[Available data — start]

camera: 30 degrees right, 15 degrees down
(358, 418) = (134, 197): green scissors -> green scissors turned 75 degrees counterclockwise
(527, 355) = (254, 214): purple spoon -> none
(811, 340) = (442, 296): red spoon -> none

[Available data — finish]
[Available data — start]

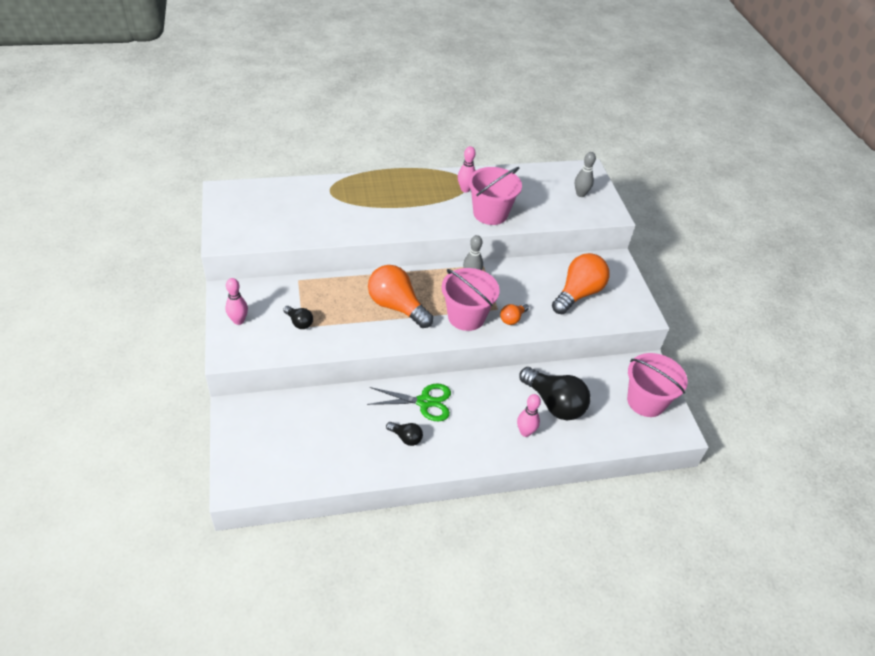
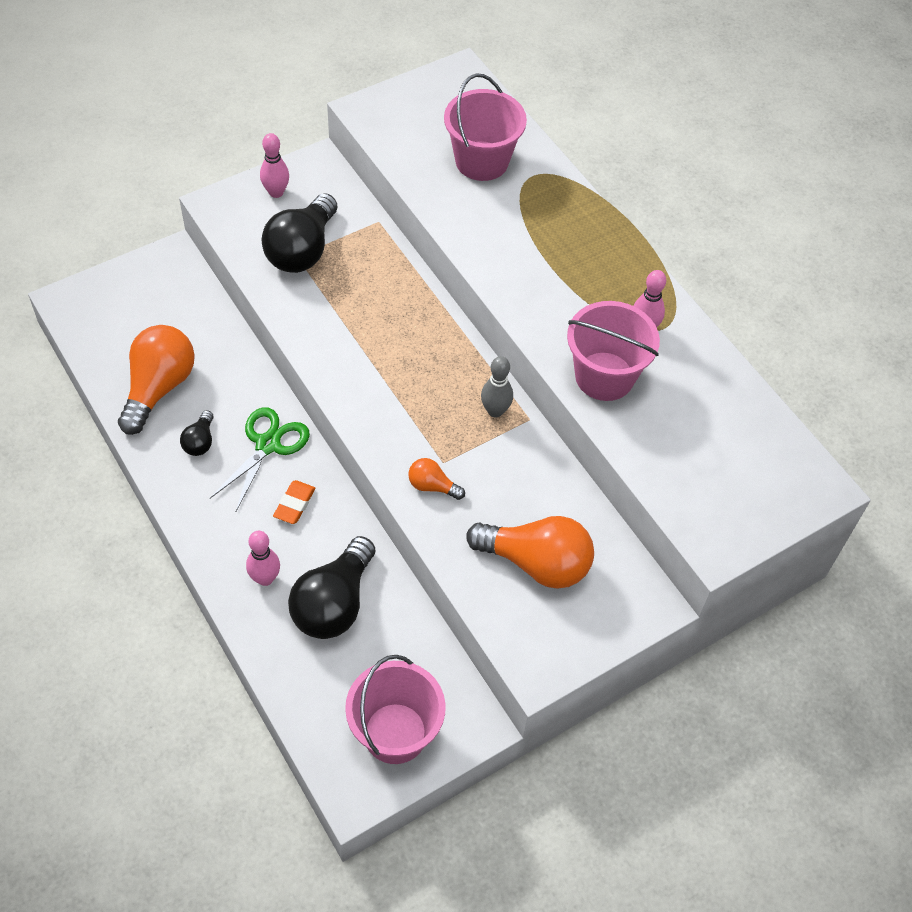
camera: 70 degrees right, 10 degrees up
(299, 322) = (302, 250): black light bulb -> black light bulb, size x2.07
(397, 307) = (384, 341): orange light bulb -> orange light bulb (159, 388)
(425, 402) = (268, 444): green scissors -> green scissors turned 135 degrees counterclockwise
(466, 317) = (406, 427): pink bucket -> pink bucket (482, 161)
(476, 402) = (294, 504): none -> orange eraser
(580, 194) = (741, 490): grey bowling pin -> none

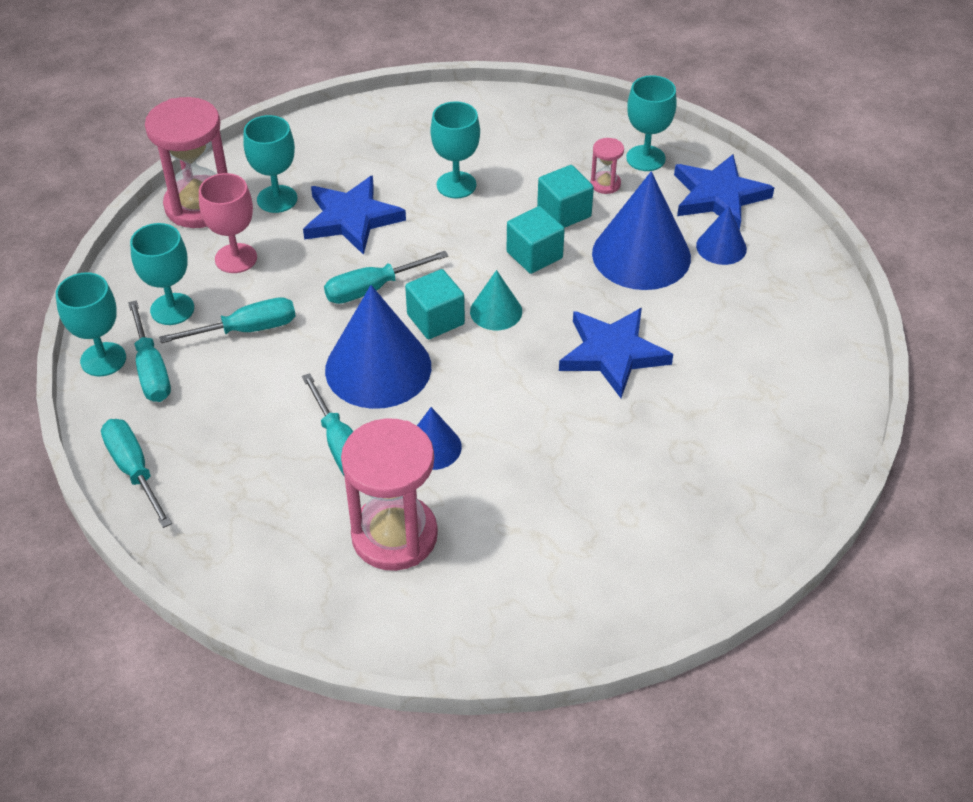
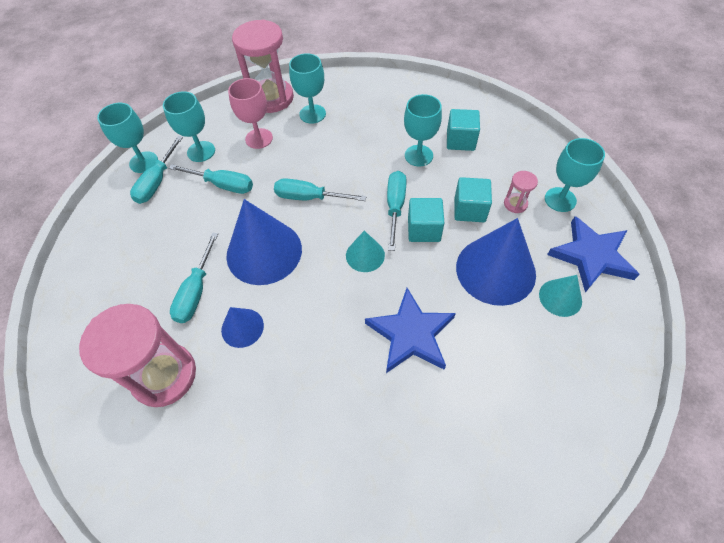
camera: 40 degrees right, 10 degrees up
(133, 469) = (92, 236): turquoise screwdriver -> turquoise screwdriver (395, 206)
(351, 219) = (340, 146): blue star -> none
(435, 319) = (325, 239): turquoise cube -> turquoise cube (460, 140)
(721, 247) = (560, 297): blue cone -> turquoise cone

[Available data — finish]
[Available data — start]

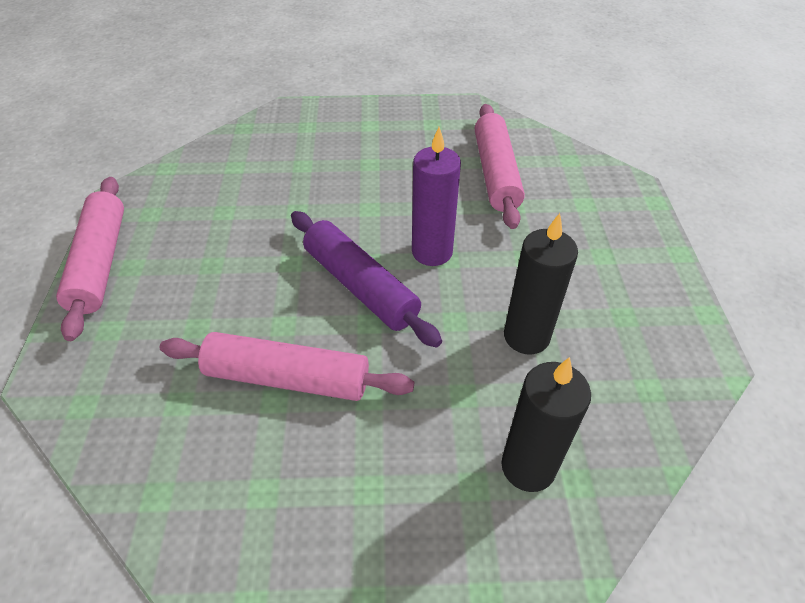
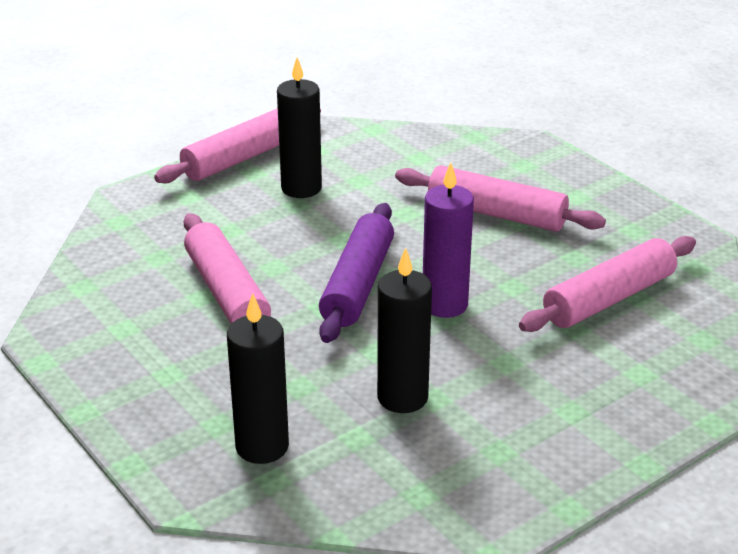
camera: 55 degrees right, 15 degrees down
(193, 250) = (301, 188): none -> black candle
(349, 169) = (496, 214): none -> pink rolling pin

[Available data — finish]

Required action: The lines above from the line with "(476, 402) = (294, 504): none" through the line with "(721, 247) = (560, 297): blue" are to be given again word for word, with no pictures among them.

Answer area:
(476, 402) = (294, 504): none -> orange eraser
(580, 194) = (741, 490): grey bowling pin -> none

camera: 40 degrees right, 10 degrees up
(133, 469) = (92, 236): turquoise screwdriver -> turquoise screwdriver (395, 206)
(351, 219) = (340, 146): blue star -> none
(435, 319) = (325, 239): turquoise cube -> turquoise cube (460, 140)
(721, 247) = (560, 297): blue cone -> turquoise cone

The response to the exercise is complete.